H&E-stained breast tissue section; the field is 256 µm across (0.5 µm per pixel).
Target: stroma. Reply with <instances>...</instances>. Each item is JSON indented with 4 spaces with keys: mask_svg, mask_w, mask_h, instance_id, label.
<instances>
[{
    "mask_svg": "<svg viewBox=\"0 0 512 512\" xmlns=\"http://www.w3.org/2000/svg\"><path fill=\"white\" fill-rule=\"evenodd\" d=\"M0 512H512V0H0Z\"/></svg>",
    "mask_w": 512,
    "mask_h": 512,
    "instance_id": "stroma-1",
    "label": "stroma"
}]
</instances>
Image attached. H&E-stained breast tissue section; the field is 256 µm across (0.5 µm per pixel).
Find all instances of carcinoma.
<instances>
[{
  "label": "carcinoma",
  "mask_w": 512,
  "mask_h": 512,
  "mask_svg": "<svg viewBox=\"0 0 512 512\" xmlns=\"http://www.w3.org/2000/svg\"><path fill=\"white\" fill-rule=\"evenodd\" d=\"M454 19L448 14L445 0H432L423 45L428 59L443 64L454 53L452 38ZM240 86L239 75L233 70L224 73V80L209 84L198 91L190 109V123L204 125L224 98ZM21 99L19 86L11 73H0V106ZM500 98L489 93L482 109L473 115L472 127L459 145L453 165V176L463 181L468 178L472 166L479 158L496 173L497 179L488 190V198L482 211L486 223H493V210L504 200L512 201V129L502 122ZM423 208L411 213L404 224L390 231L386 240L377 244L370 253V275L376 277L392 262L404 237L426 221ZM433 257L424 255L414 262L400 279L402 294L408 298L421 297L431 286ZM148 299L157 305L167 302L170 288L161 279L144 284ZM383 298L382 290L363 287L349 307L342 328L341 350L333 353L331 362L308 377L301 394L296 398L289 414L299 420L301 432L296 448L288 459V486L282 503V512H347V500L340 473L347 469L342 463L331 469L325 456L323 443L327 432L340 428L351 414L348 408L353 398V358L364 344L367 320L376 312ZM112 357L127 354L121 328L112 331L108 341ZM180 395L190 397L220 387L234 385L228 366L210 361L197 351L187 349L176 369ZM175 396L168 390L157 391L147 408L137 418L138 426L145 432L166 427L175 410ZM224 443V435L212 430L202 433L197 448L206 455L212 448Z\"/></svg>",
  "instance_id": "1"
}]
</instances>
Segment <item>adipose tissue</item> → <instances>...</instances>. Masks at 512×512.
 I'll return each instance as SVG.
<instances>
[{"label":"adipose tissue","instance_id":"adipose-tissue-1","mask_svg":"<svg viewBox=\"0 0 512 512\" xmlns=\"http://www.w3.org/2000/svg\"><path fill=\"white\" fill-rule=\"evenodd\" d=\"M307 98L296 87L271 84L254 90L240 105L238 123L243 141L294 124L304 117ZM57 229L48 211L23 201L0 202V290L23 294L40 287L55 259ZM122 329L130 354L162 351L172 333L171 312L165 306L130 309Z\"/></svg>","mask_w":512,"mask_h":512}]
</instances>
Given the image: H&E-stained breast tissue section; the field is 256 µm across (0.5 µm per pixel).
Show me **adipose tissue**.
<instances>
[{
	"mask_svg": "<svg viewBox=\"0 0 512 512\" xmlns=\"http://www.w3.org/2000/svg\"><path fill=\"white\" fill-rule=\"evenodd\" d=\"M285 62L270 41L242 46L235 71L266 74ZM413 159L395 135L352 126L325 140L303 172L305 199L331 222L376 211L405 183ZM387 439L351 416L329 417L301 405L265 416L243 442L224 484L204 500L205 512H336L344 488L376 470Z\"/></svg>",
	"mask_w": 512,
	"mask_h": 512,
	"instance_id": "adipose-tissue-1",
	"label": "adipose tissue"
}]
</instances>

---

EXERCISE DESCRIPTION: Recopy the entries above exactly, with every line included.

TASK ANSWER:
H&E-stained breast tissue section; the field is 256 µm across (0.5 µm per pixel).
Target: stroma. Reply with <instances>...</instances>. Each item is JSON indented with 4 spaces with keys: mask_svg, mask_w, mask_h, instance_id, label.
<instances>
[{
    "mask_svg": "<svg viewBox=\"0 0 512 512\" xmlns=\"http://www.w3.org/2000/svg\"><path fill=\"white\" fill-rule=\"evenodd\" d=\"M0 512H512V0H0Z\"/></svg>",
    "mask_w": 512,
    "mask_h": 512,
    "instance_id": "stroma-1",
    "label": "stroma"
}]
</instances>
Image attached. H&E-stained breast tissue section; the field is 256 µm across (0.5 µm per pixel).
Find all instances of carcinoma.
<instances>
[{
  "label": "carcinoma",
  "mask_w": 512,
  "mask_h": 512,
  "mask_svg": "<svg viewBox=\"0 0 512 512\" xmlns=\"http://www.w3.org/2000/svg\"><path fill=\"white\" fill-rule=\"evenodd\" d=\"M454 19L448 14L445 0H432L423 45L428 59L443 64L454 53L452 38ZM240 86L239 75L233 70L224 73V80L209 84L198 91L190 109V123L204 125L224 98ZM21 99L19 86L11 73H0V106ZM500 98L489 93L482 109L473 115L472 127L459 145L453 165V176L463 181L468 178L472 166L479 158L496 173L497 179L488 190V198L482 211L486 223H493V210L504 200L512 201V129L502 122ZM423 208L411 213L404 224L390 231L386 240L377 244L370 253V275L376 277L392 262L404 237L426 221ZM433 257L424 255L414 262L400 279L402 294L408 298L421 297L431 286ZM148 299L157 305L167 302L170 288L161 279L144 284ZM383 298L382 290L363 287L349 307L342 328L341 350L333 353L331 362L308 377L301 394L296 398L289 414L299 420L301 432L296 448L288 459V486L282 503V512H347V500L340 473L347 469L342 463L331 469L325 456L323 443L327 432L340 428L351 414L348 408L353 398V358L364 344L367 320L376 312ZM112 357L127 354L121 328L112 331L108 341ZM180 395L190 397L220 387L234 385L228 366L210 361L197 351L187 349L176 369ZM175 396L168 390L157 391L147 408L137 418L138 426L145 432L166 427L175 410ZM224 443V435L212 430L202 433L197 448L206 455L212 448Z\"/></svg>",
  "instance_id": "1"
}]
</instances>
Segment <item>adipose tissue</item> → <instances>...</instances>. Masks at 512×512.
 I'll return each instance as SVG.
<instances>
[{"label":"adipose tissue","instance_id":"adipose-tissue-1","mask_svg":"<svg viewBox=\"0 0 512 512\" xmlns=\"http://www.w3.org/2000/svg\"><path fill=\"white\" fill-rule=\"evenodd\" d=\"M307 98L296 87L271 84L254 90L240 105L238 123L243 141L294 124L304 117ZM57 229L48 211L23 201L0 202V290L23 294L40 287L55 259ZM122 329L130 354L162 351L172 333L171 312L165 306L130 309Z\"/></svg>","mask_w":512,"mask_h":512}]
</instances>
Given the image: H&E-stained breast tissue section; the field is 256 µm across (0.5 µm per pixel).
Show me **adipose tissue**.
<instances>
[{
	"mask_svg": "<svg viewBox=\"0 0 512 512\" xmlns=\"http://www.w3.org/2000/svg\"><path fill=\"white\" fill-rule=\"evenodd\" d=\"M285 62L270 41L242 46L235 71L266 74ZM413 159L395 135L352 126L325 140L303 172L305 199L331 222L376 211L405 183ZM387 439L351 416L329 417L301 405L265 416L243 442L224 484L204 500L205 512H336L344 488L376 470Z\"/></svg>",
	"mask_w": 512,
	"mask_h": 512,
	"instance_id": "adipose-tissue-1",
	"label": "adipose tissue"
}]
</instances>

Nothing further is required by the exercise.